== RECORDS PROVIDED ==
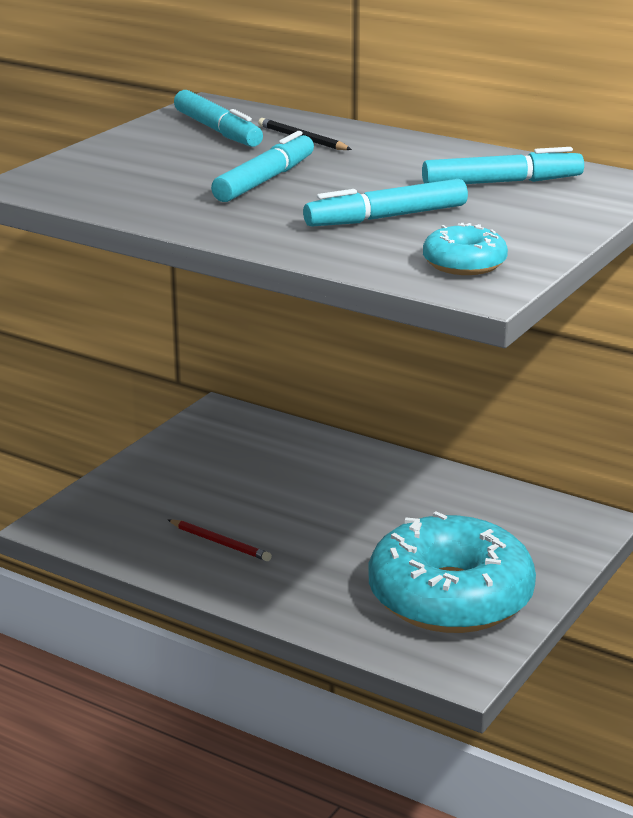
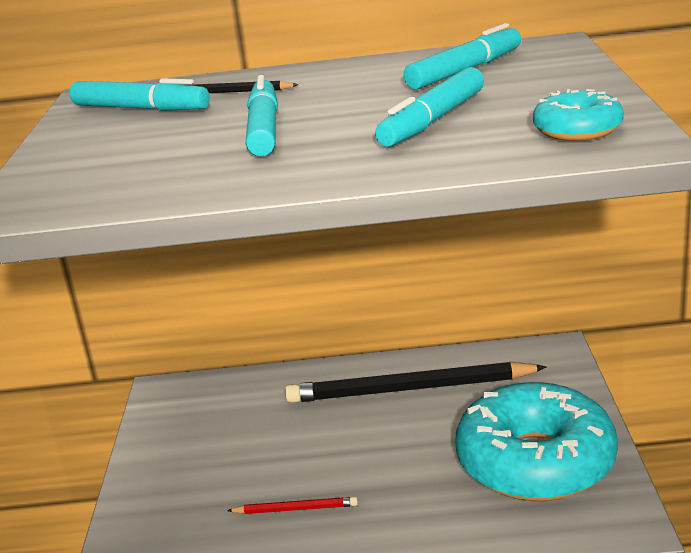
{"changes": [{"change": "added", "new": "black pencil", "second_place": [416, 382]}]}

==

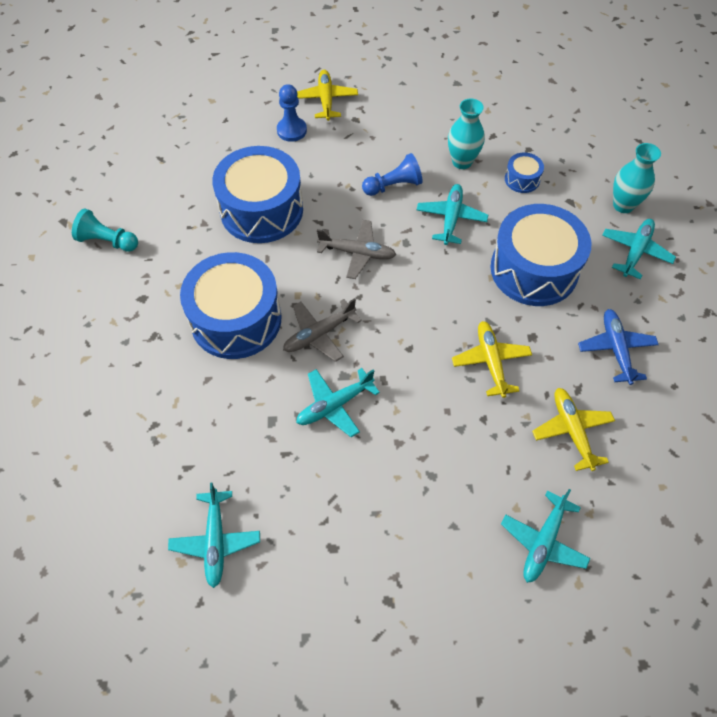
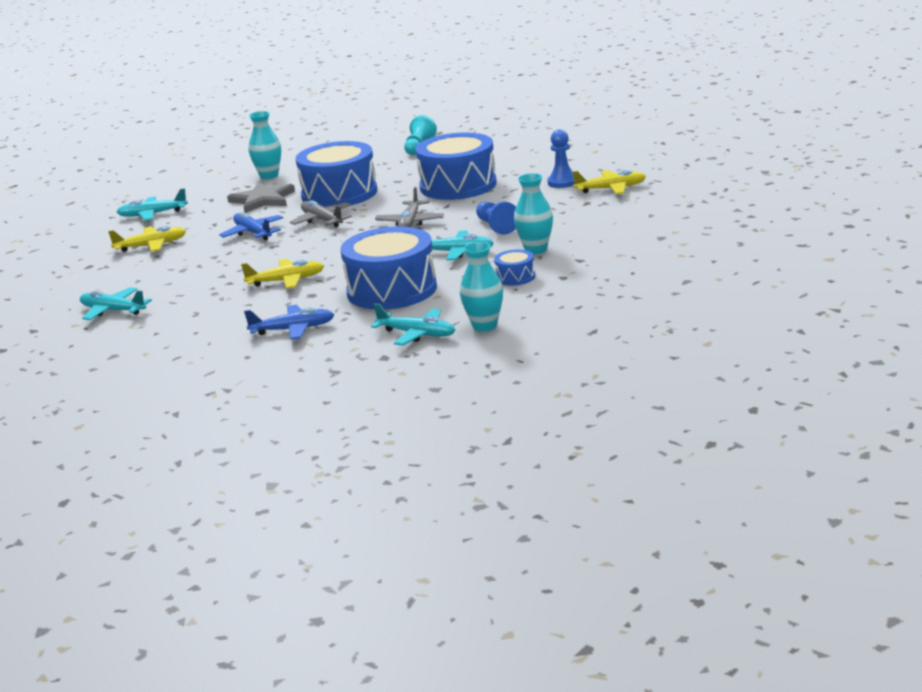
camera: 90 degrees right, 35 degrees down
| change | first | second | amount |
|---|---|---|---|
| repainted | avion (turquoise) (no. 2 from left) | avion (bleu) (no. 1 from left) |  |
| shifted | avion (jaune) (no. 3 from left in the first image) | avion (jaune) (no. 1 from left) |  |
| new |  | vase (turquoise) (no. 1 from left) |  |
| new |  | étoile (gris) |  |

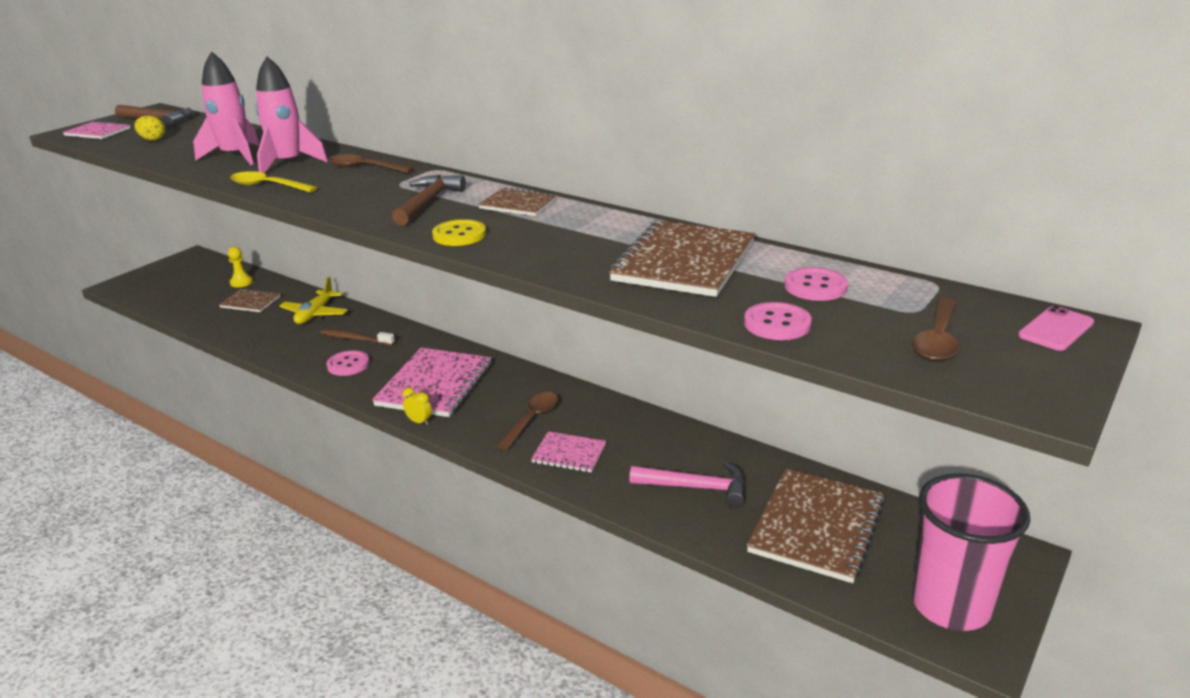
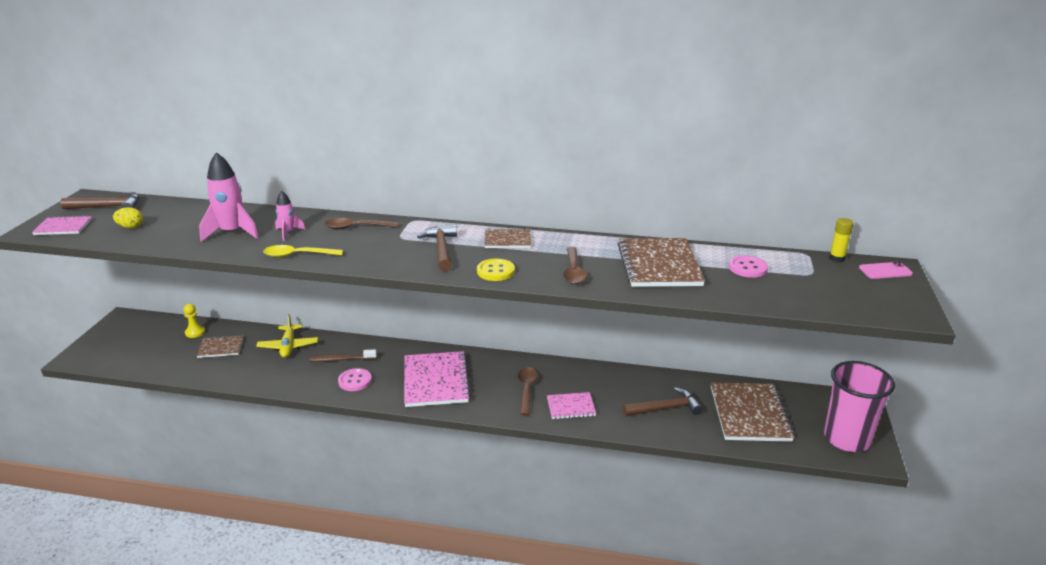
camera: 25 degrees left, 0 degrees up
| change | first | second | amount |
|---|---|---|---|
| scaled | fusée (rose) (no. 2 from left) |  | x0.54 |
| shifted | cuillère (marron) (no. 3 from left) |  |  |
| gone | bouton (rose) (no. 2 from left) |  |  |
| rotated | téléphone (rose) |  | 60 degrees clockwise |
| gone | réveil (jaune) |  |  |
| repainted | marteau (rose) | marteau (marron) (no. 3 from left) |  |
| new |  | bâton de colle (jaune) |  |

== WHAT TO PRODUCE ==
Retype exactly, and only, the lines above from the one where "camera: 90 degrees right, 35 degrees down" occurs up to and including the one where "vase (turquoise) (no." occurs.

== SOLUTION BELOW ==
camera: 90 degrees right, 35 degrees down
| change | first | second | amount |
|---|---|---|---|
| repainted | avion (turquoise) (no. 2 from left) | avion (bleu) (no. 1 from left) |  |
| shifted | avion (jaune) (no. 3 from left in the first image) | avion (jaune) (no. 1 from left) |  |
| new |  | vase (turquoise) (no. 1 from left) |  |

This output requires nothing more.